╭──
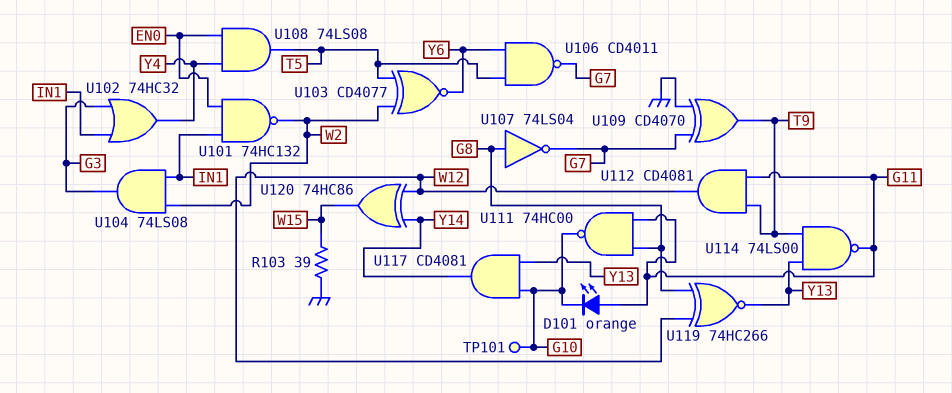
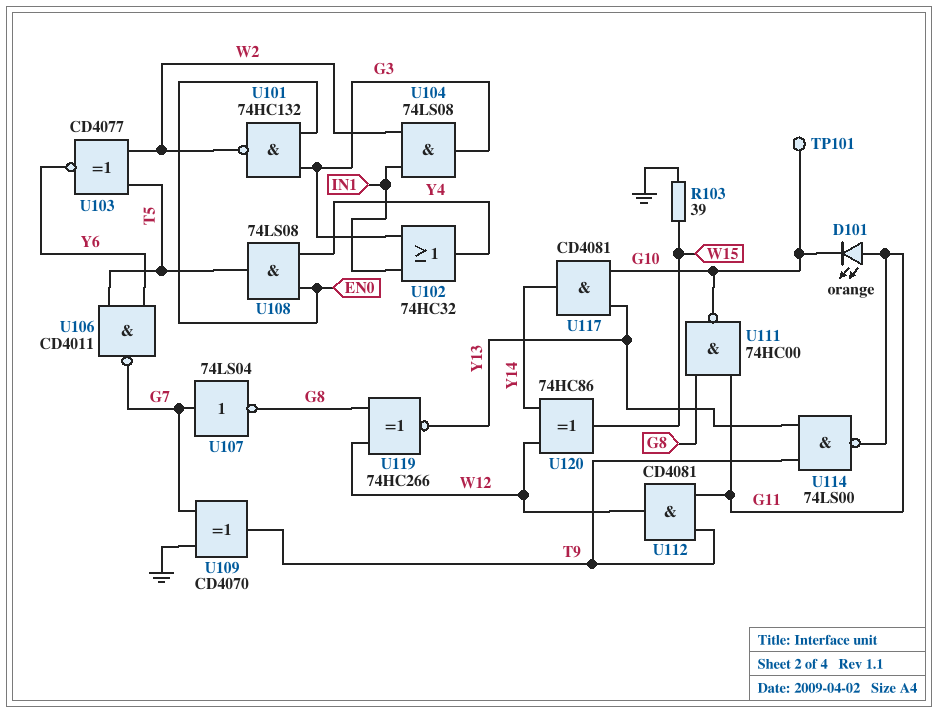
U101: NAND 74HC132 (in EN0, in IN1, out W2) -> NAND 74HC132 (in EN0, in G3, out W2)
U107: NOT 74LS04 (in G8, out G7) -> NOT 74LS04 (in G7, out G8)

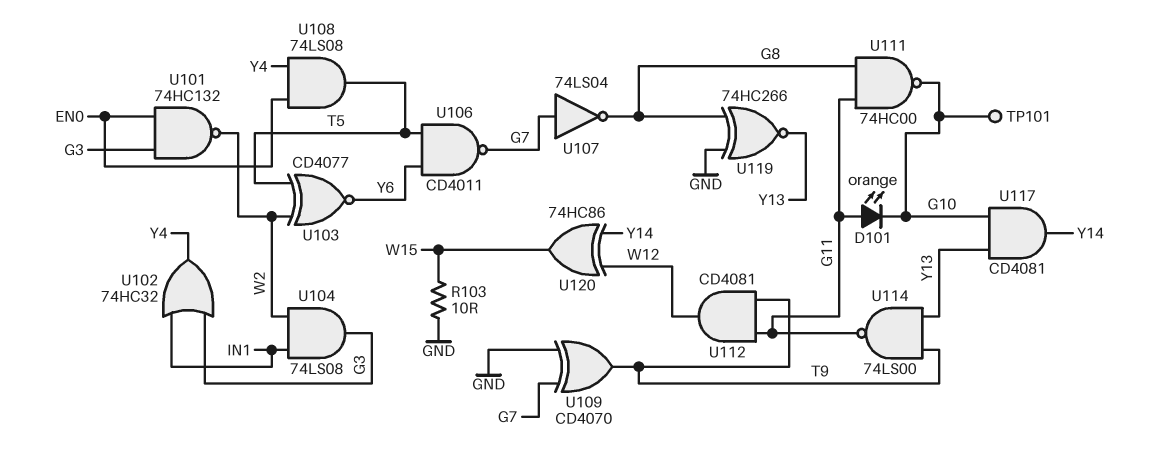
R103: 39 (GND, W15) -> 10 (GND, W15)
U119: XNOR 74HC266 (in G8, in W12, out Y13) -> XNOR 74HC266 (in G8, in GND, out Y13)

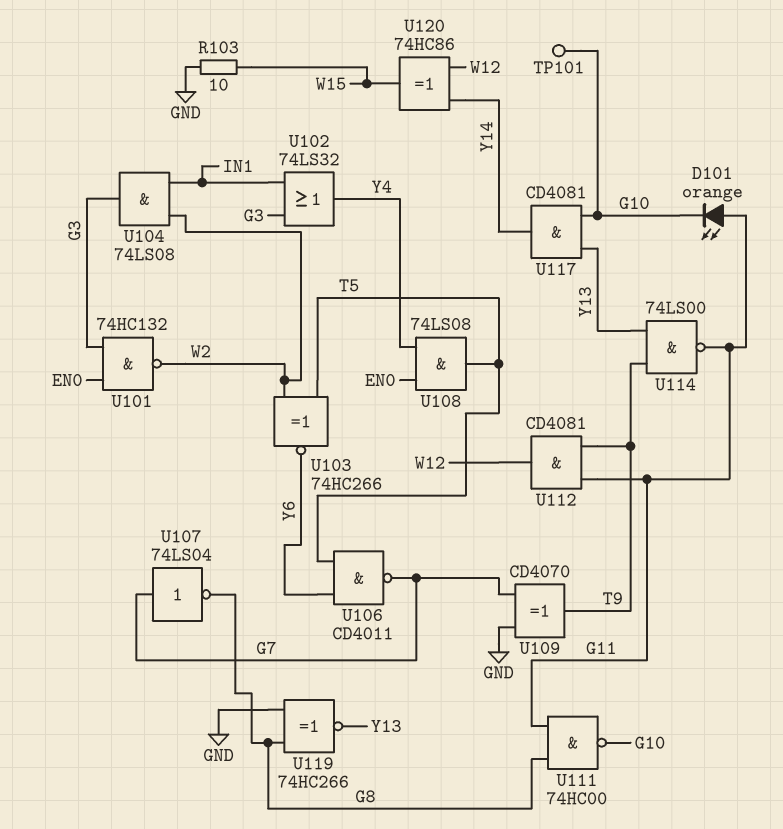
U102: OR 74HC32 (in G3, in IN1, out Y4) -> OR 74LS32 (in G3, in IN1, out Y4)
U103: XNOR CD4077 (in T5, in W2, out Y6) -> XNOR 74HC266 (in T5, in W2, out Y6)

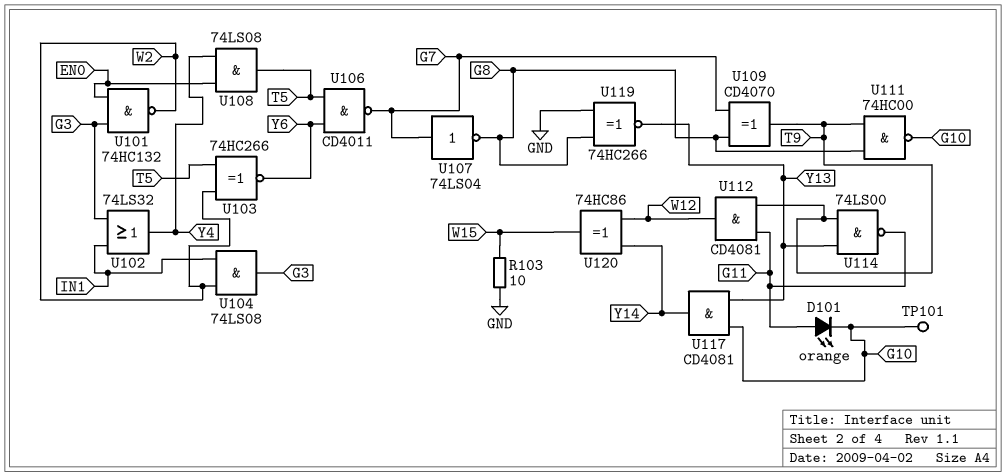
U109: XOR CD4070 (in G7, in GND, out T9) -> XOR CD4070 (in G7, in G8, out T9)
U111: NAND 74HC00 (in G8, in G11, out G10) -> NAND 74HC00 (in G8, in T9, out G10)

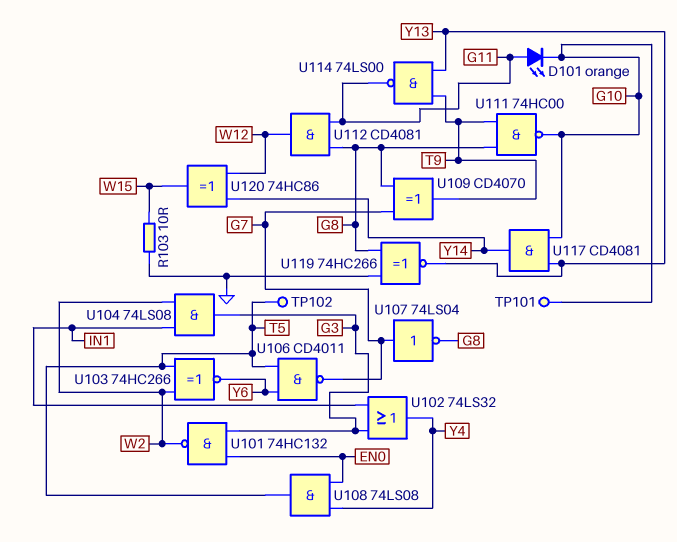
TP102: none -> test point (T5)
U112: AND CD4081 (in G11, in T9, out W12) -> AND CD4081 (in G8, in G11, out W12)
╰──
__What the task asks__: Whenever a line includes the word "NAND", pull it out of the entries.

__Task output__:
U101: NAND 74HC132 (in EN0, in IN1, out W2) -> NAND 74HC132 (in EN0, in G3, out W2)
U111: NAND 74HC00 (in G8, in G11, out G10) -> NAND 74HC00 (in G8, in T9, out G10)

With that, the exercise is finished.